PROBLEM TO WORK ON ->
When the line containing "purple 1x2 plate [102,152,145,202]" appears in the entries below, begin printing there and stop after the line containing "purple 1x1 plate [337,288,380,325]"; print each of those lines exactly and no other line.
───── ENTRIES PROVIDED
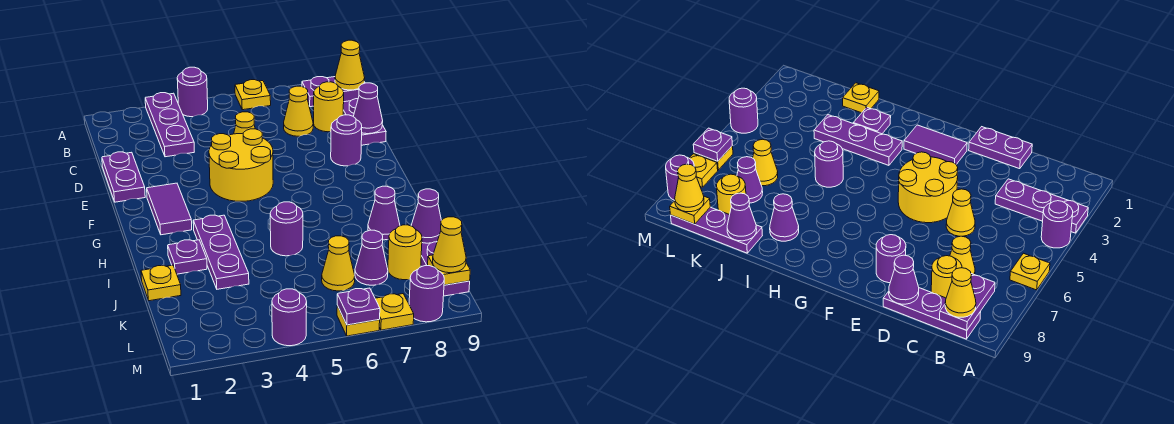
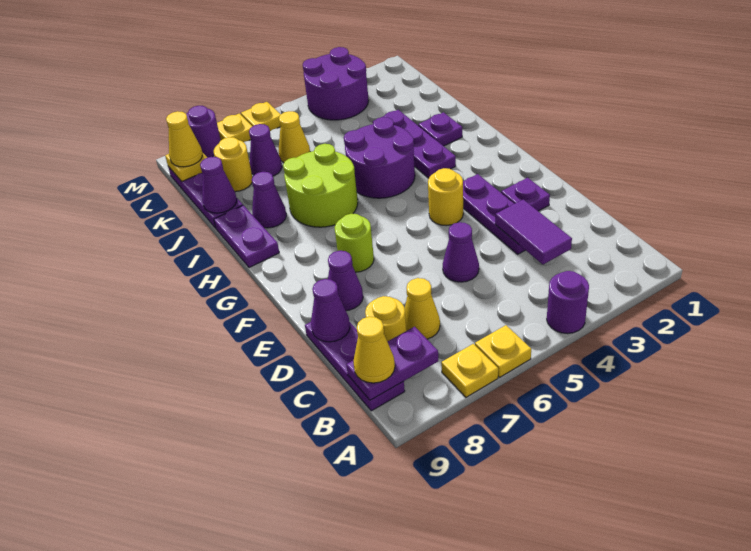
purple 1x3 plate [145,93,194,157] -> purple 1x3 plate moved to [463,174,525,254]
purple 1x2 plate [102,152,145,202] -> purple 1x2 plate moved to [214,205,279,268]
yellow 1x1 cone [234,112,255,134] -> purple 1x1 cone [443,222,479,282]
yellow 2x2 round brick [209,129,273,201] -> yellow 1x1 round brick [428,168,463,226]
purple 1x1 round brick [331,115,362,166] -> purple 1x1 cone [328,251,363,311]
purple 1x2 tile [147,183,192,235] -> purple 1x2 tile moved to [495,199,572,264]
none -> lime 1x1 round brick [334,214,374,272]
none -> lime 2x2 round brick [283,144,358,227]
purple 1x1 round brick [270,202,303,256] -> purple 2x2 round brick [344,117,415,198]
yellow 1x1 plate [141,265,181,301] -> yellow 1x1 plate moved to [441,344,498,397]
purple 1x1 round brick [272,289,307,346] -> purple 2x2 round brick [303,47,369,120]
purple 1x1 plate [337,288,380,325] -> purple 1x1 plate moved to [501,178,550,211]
──────────
───── ENTRIES PROVIDED
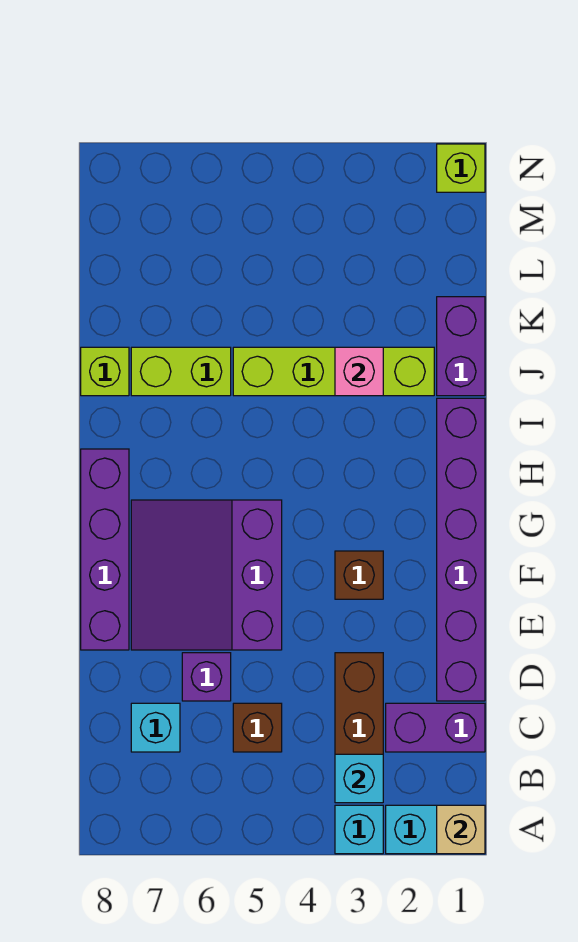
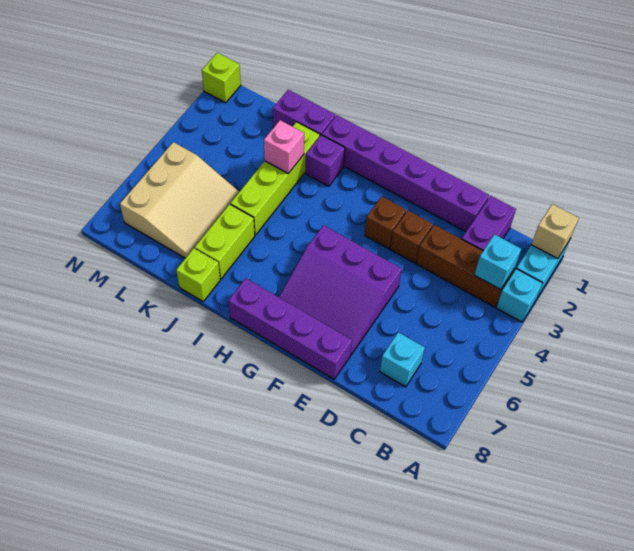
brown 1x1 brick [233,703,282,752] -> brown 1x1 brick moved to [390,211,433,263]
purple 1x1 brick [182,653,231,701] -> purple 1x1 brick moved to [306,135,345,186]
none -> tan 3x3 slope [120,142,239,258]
──────────
COMPLETED EXERCISE ->
purple 1x2 plate [102,152,145,202] -> purple 1x2 plate moved to [214,205,279,268]
yellow 1x1 cone [234,112,255,134] -> purple 1x1 cone [443,222,479,282]
yellow 2x2 round brick [209,129,273,201] -> yellow 1x1 round brick [428,168,463,226]
purple 1x1 round brick [331,115,362,166] -> purple 1x1 cone [328,251,363,311]
purple 1x2 tile [147,183,192,235] -> purple 1x2 tile moved to [495,199,572,264]
none -> lime 1x1 round brick [334,214,374,272]
none -> lime 2x2 round brick [283,144,358,227]
purple 1x1 round brick [270,202,303,256] -> purple 2x2 round brick [344,117,415,198]
yellow 1x1 plate [141,265,181,301] -> yellow 1x1 plate moved to [441,344,498,397]
purple 1x1 round brick [272,289,307,346] -> purple 2x2 round brick [303,47,369,120]
purple 1x1 plate [337,288,380,325] -> purple 1x1 plate moved to [501,178,550,211]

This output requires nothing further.